Problem to solve
Write out the listing below without alteration, omitting its pictures.
::: Records for this exercise
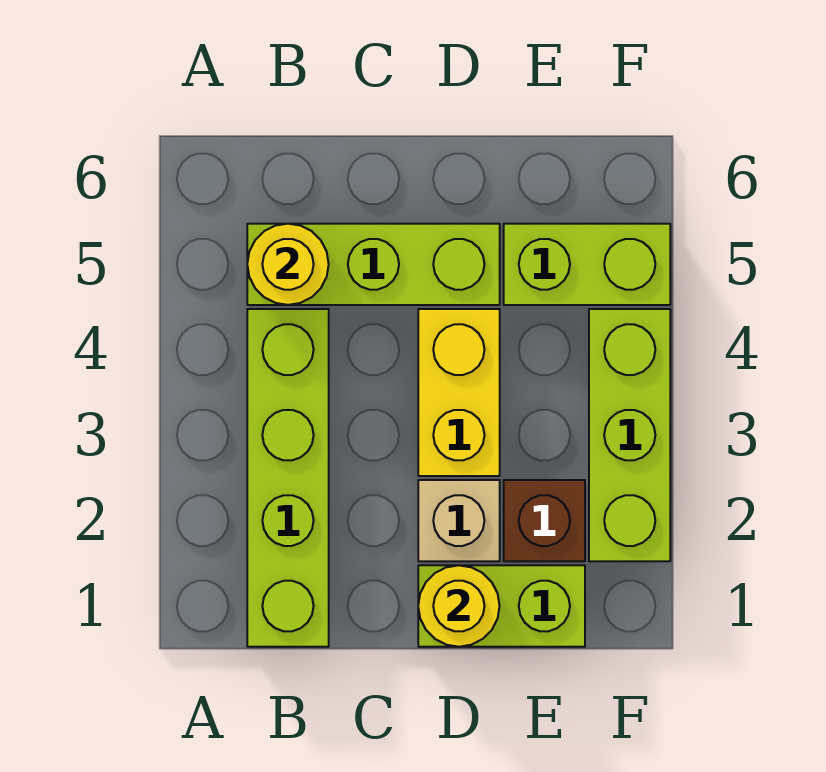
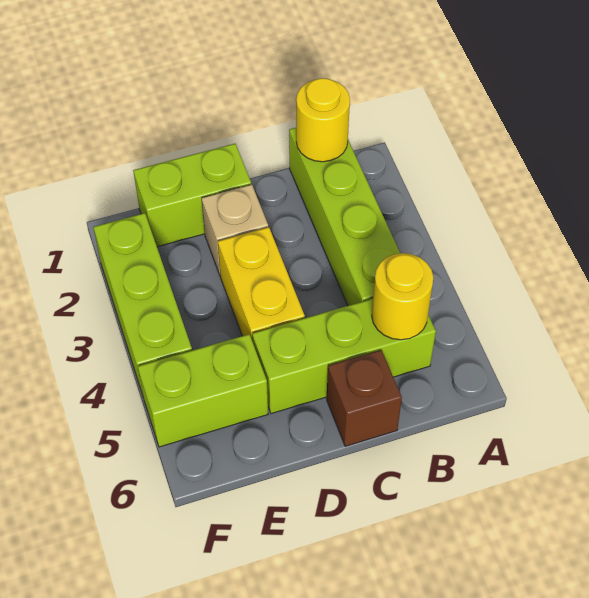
yellow round brick D1 level 2 -> yellow round brick B1 level 2
brown brick E2 level 1 -> brown brick C6 level 1

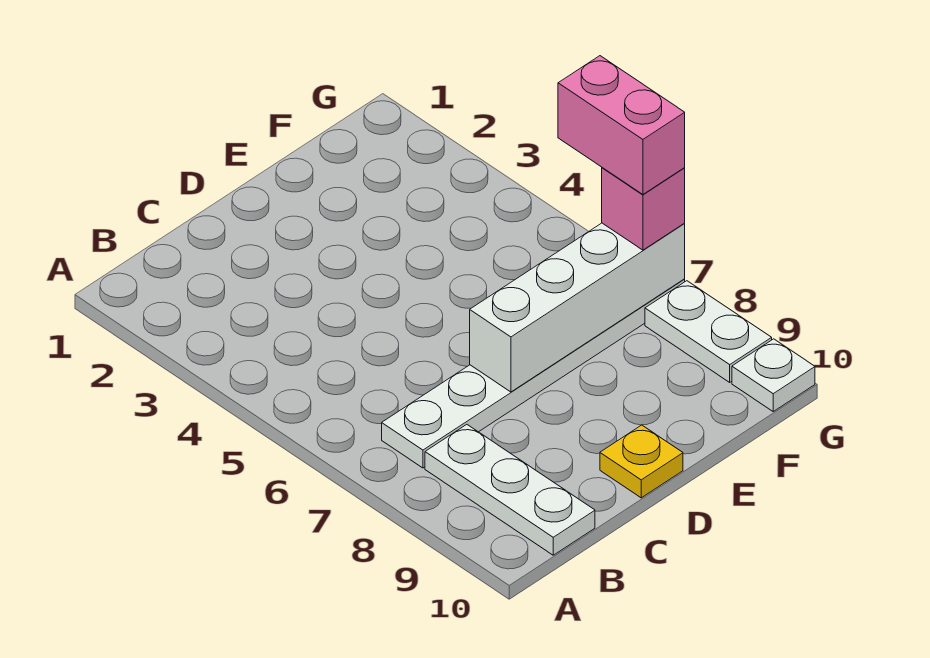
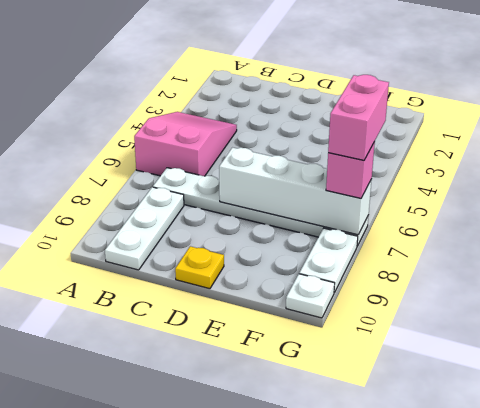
none -> pink slope A4:B6 level 1 top 6

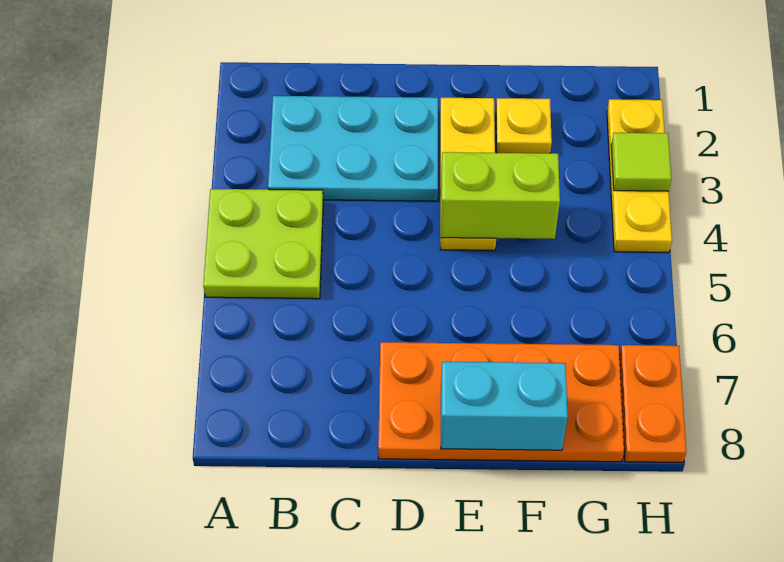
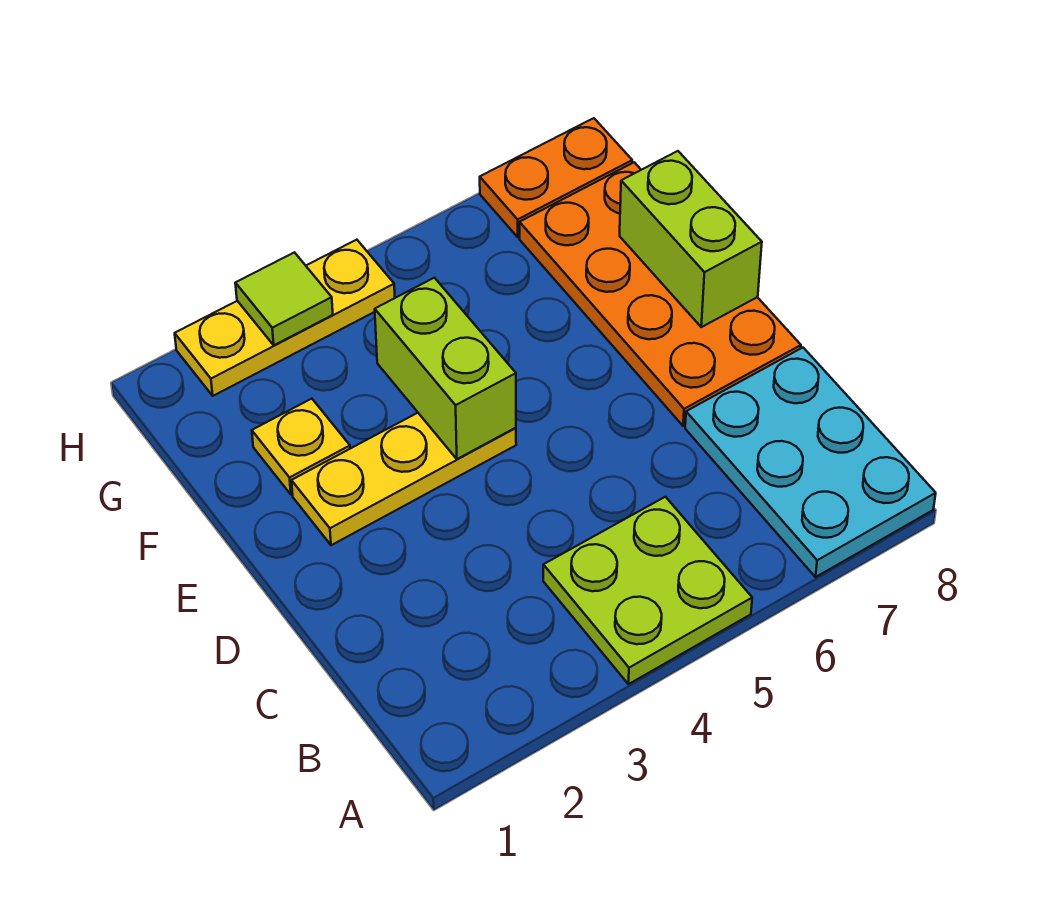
cyan plate B2:D3 level 1 -> cyan plate A7:C8 level 1
cyan brick E8:F8 level 2 -> lime brick E8:F8 level 2

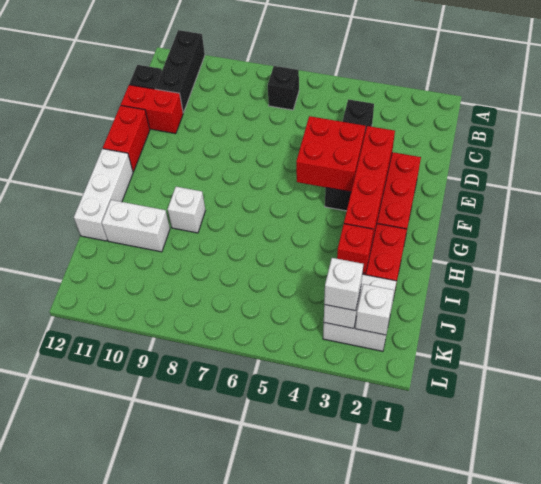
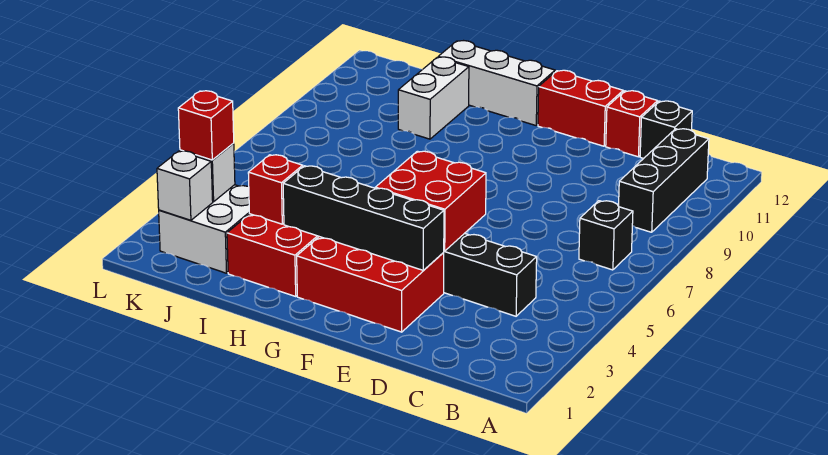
black brick A11:C11 level 1 -> black brick B9:B11 level 1
red brick D11:D12 level 1 -> red brick D12 level 1
red brick E3:H3 level 2 -> black brick E3:H3 level 2
white brick H9 level 1 -> none
white brick K3 level 3 -> red brick K3 level 3

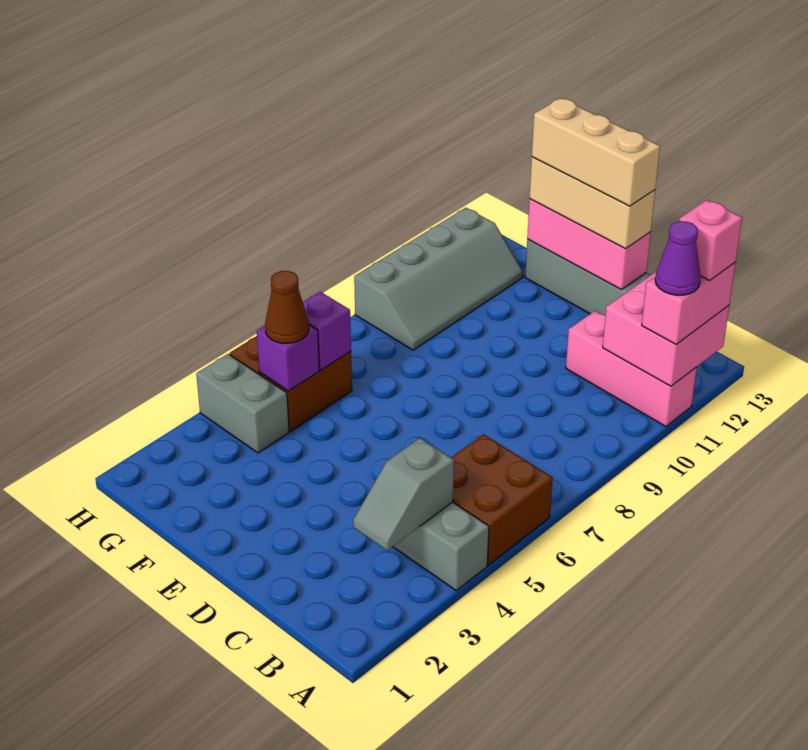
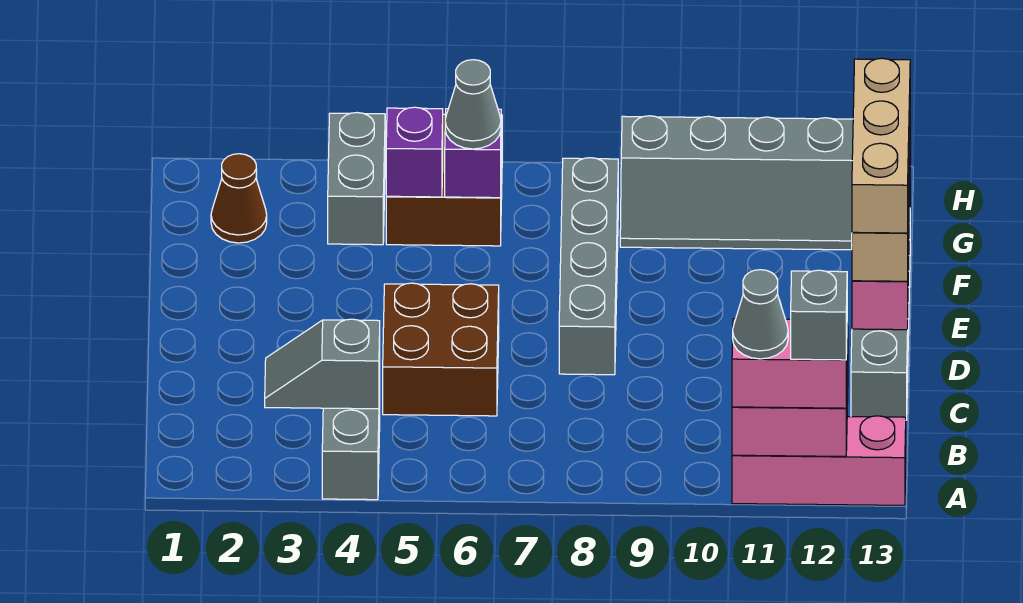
brown brick A5:B6 level 1 -> brown brick C5:D6 level 1
pink brick A11:C11 level 1 -> pink brick A11:A13 level 1
purple cone A11 level 4 -> grey cone A11 level 4
pink brick A12 level 4 -> grey brick A12 level 4
none -> grey brick D8:G8 level 1
brown cone G5 level 3 -> brown cone G2 level 1
none -> grey cone G6 level 3

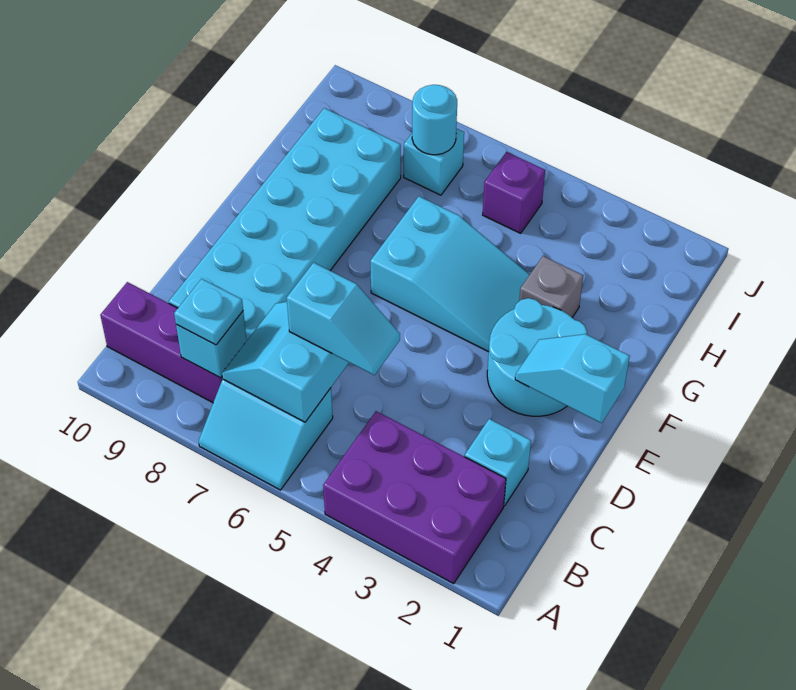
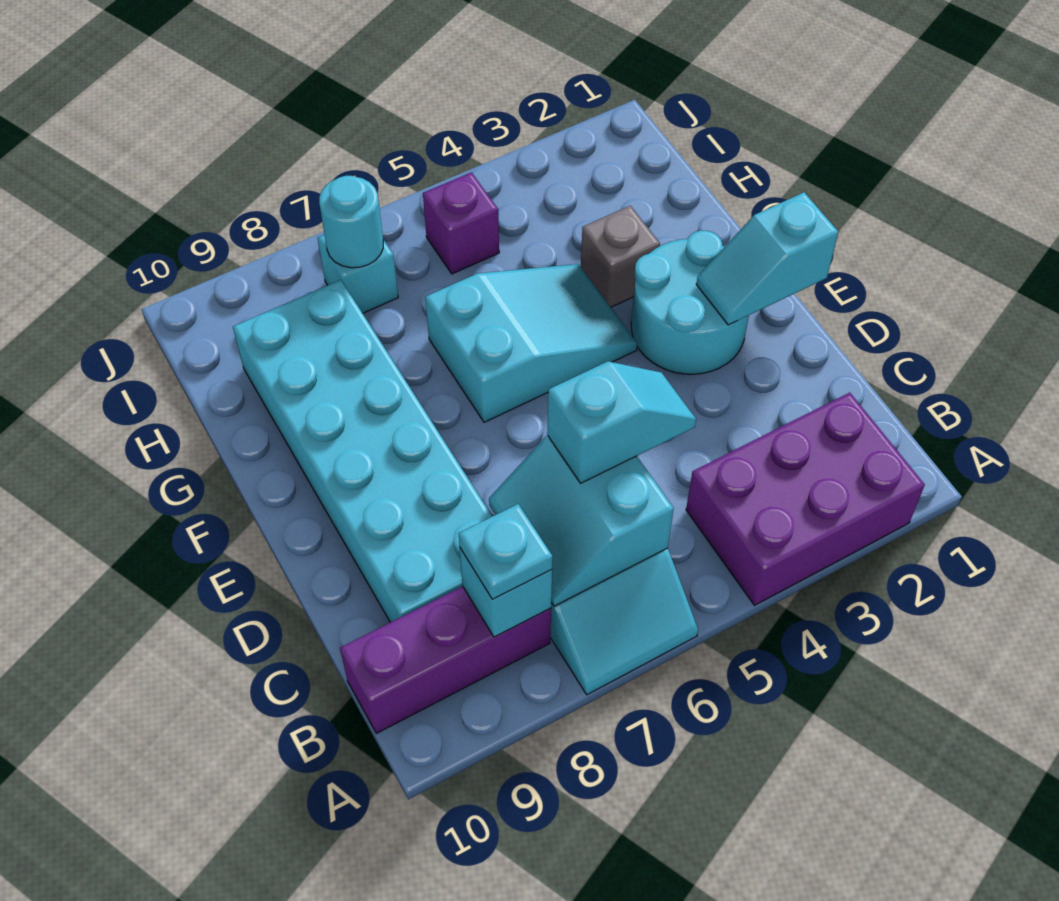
cyan brick C2 level 1 -> none

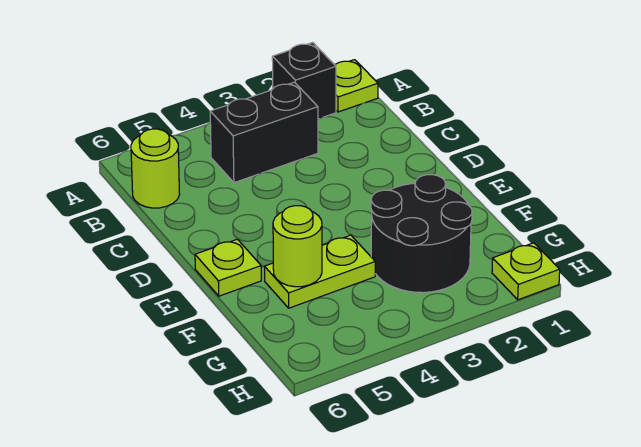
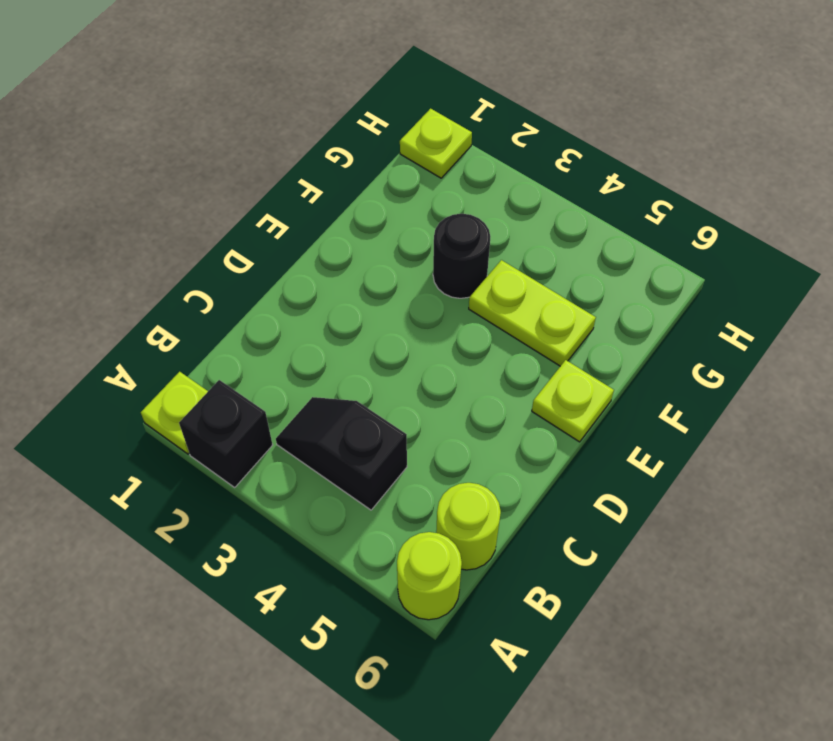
black brick B3:B4 level 1 -> black slope B3:B4 level 1 top 4
black round brick F2:G3 level 1 -> black round brick F3 level 1
lime round brick F5 level 2 -> lime round brick A6 level 1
::::::
Your response
yellow round brick D1 level 2 -> yellow round brick B1 level 2
brown brick E2 level 1 -> brown brick C6 level 1

none -> pink slope A4:B6 level 1 top 6

cyan plate B2:D3 level 1 -> cyan plate A7:C8 level 1
cyan brick E8:F8 level 2 -> lime brick E8:F8 level 2

black brick A11:C11 level 1 -> black brick B9:B11 level 1
red brick D11:D12 level 1 -> red brick D12 level 1
red brick E3:H3 level 2 -> black brick E3:H3 level 2
white brick H9 level 1 -> none
white brick K3 level 3 -> red brick K3 level 3

brown brick A5:B6 level 1 -> brown brick C5:D6 level 1
pink brick A11:C11 level 1 -> pink brick A11:A13 level 1
purple cone A11 level 4 -> grey cone A11 level 4
pink brick A12 level 4 -> grey brick A12 level 4
none -> grey brick D8:G8 level 1
brown cone G5 level 3 -> brown cone G2 level 1
none -> grey cone G6 level 3

cyan brick C2 level 1 -> none

black brick B3:B4 level 1 -> black slope B3:B4 level 1 top 4
black round brick F2:G3 level 1 -> black round brick F3 level 1
lime round brick F5 level 2 -> lime round brick A6 level 1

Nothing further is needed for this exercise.